Segment Start: DATA FOR REVIEW
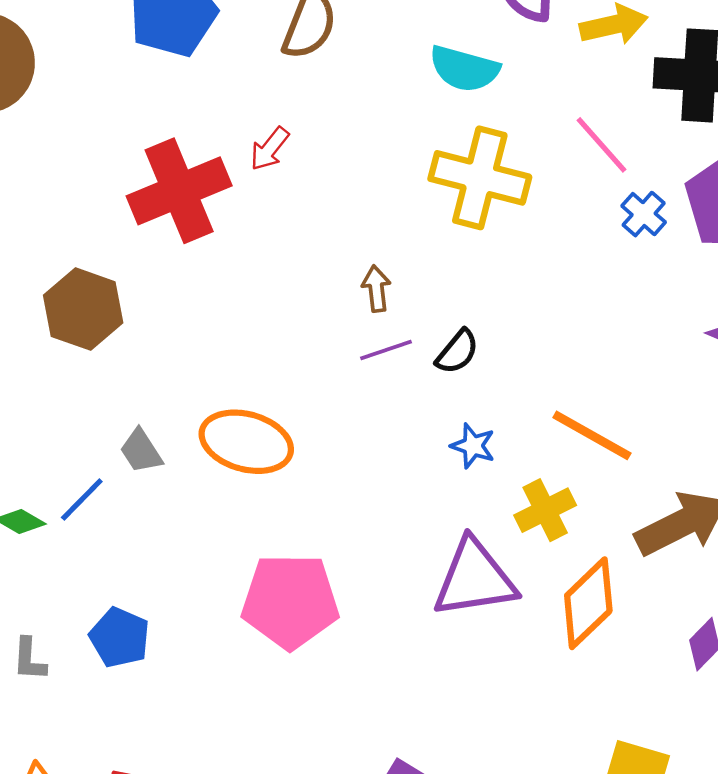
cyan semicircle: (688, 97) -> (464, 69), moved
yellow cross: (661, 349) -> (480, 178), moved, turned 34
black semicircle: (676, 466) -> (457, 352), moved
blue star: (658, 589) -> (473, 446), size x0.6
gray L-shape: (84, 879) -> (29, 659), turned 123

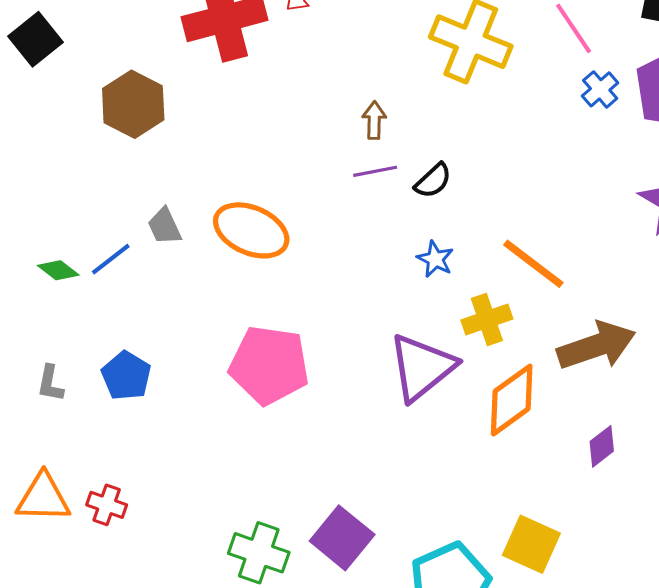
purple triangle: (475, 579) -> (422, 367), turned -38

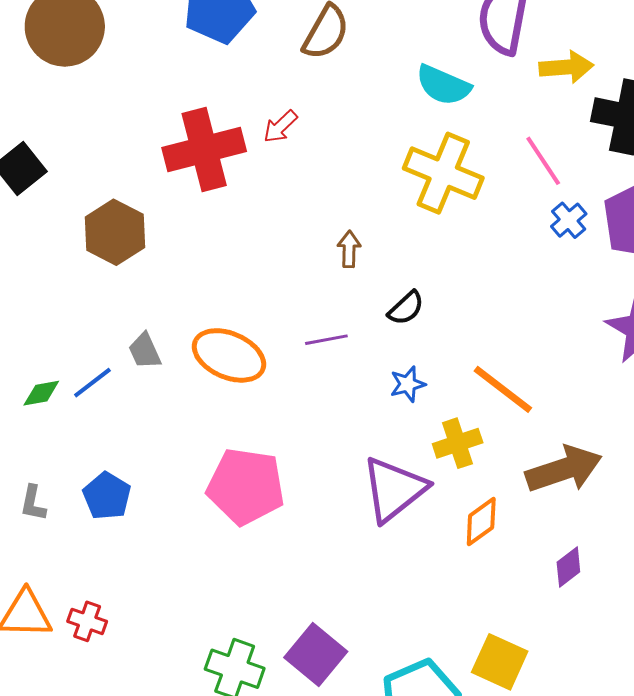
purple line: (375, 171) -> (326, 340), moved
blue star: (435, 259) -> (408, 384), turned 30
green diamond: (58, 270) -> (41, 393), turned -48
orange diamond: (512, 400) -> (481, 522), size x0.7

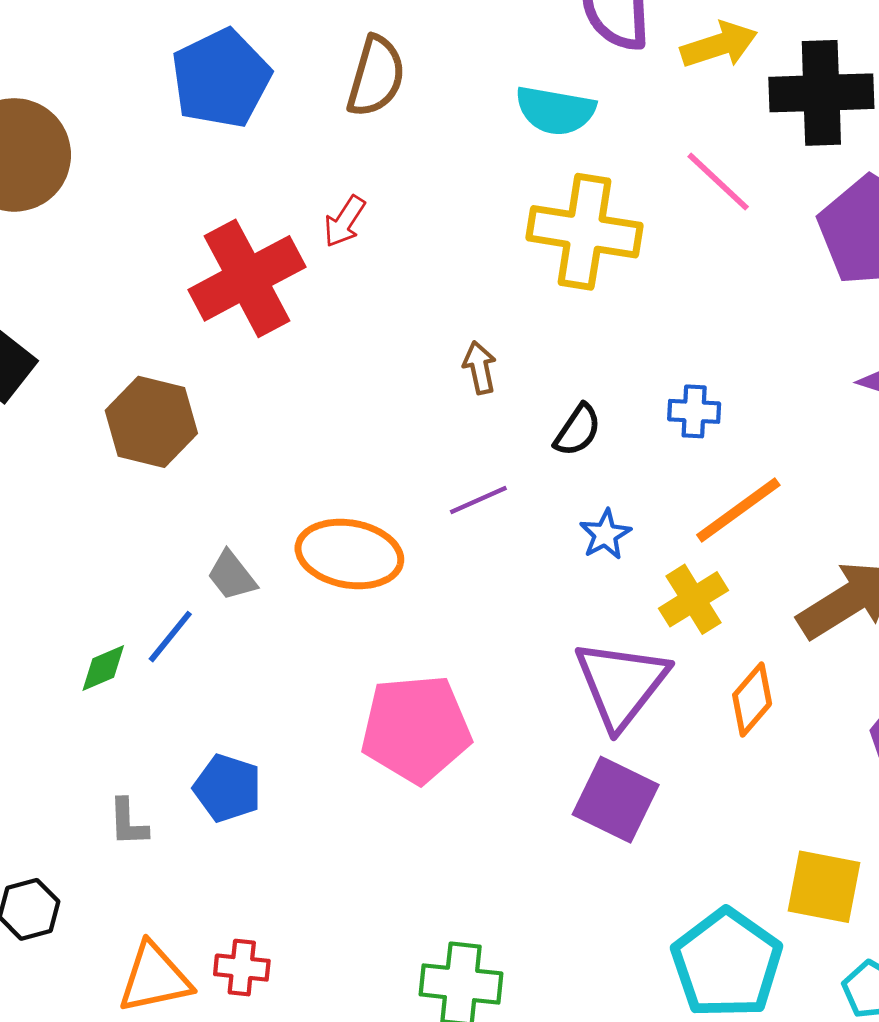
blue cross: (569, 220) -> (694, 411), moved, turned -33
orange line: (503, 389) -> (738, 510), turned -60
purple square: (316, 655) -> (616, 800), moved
Segment End: DATA FOR REVIEW
Copy out the preceding entries without a single change, leaving out the pictures.

cyan semicircle: (688, 97) -> (464, 69), moved
yellow cross: (661, 349) -> (480, 178), moved, turned 34
black semicircle: (676, 466) -> (457, 352), moved
blue star: (658, 589) -> (473, 446), size x0.6
gray L-shape: (84, 879) -> (29, 659), turned 123

purple triangle: (475, 579) -> (422, 367), turned -38

purple line: (375, 171) -> (326, 340), moved
blue star: (435, 259) -> (408, 384), turned 30
green diamond: (58, 270) -> (41, 393), turned -48
orange diamond: (512, 400) -> (481, 522), size x0.7

blue cross: (569, 220) -> (694, 411), moved, turned -33
orange line: (503, 389) -> (738, 510), turned -60
purple square: (316, 655) -> (616, 800), moved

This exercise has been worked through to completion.